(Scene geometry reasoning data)
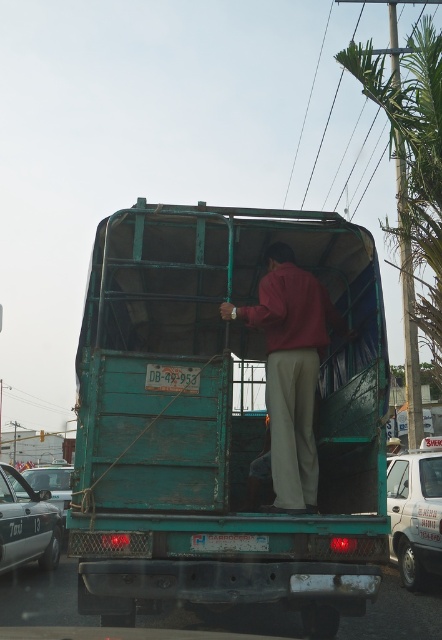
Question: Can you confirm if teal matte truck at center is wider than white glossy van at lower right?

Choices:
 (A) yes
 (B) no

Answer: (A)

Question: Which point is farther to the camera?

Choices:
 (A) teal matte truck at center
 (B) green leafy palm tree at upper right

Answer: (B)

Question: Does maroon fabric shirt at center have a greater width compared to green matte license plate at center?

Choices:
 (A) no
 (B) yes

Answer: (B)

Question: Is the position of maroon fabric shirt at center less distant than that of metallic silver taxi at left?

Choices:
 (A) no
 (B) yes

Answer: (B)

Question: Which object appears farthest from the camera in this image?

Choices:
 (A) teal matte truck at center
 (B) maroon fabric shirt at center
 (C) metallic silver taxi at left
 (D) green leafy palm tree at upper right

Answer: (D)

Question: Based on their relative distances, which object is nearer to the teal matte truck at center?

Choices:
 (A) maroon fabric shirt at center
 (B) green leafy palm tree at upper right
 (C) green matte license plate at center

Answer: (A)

---

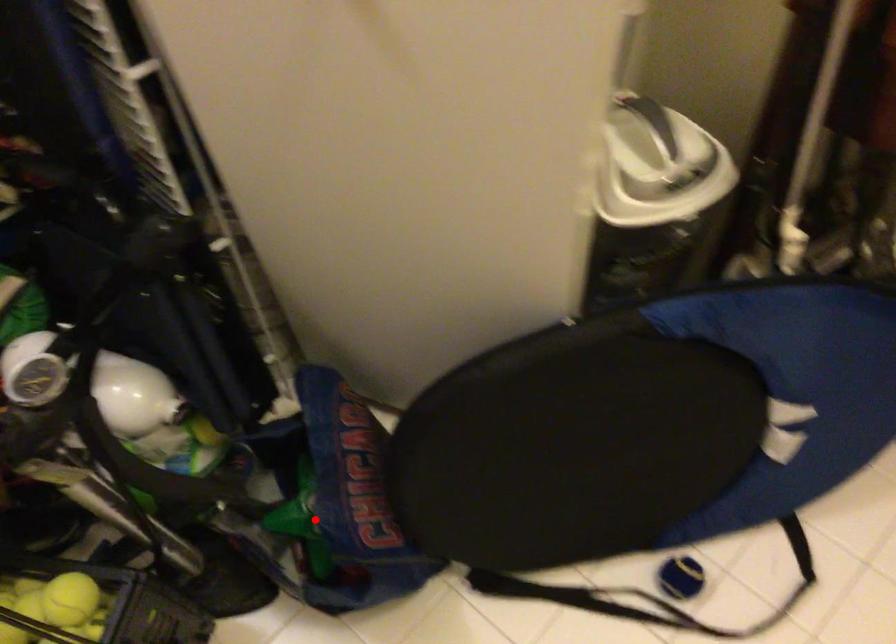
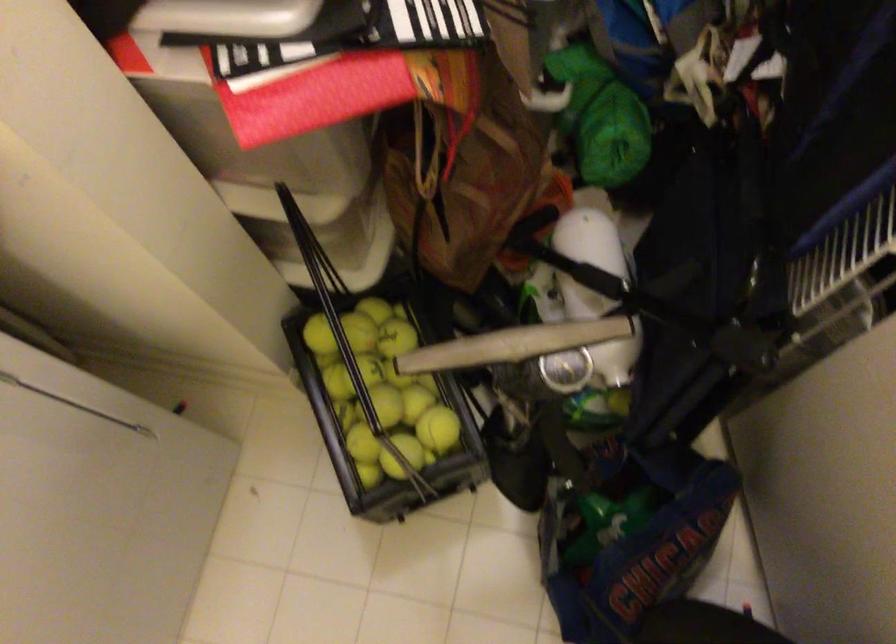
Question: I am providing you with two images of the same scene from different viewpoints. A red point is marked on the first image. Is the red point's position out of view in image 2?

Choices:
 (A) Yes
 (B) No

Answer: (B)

→ What the exercise asks: Copy the lines of the entries above word for word, from the line with "Question: Based on" to the line with "(C) green matte license plate at center", including both of those lines.

→ Answer space:
Question: Based on their relative distances, which object is nearer to the teal matte truck at center?

Choices:
 (A) maroon fabric shirt at center
 (B) green leafy palm tree at upper right
 (C) green matte license plate at center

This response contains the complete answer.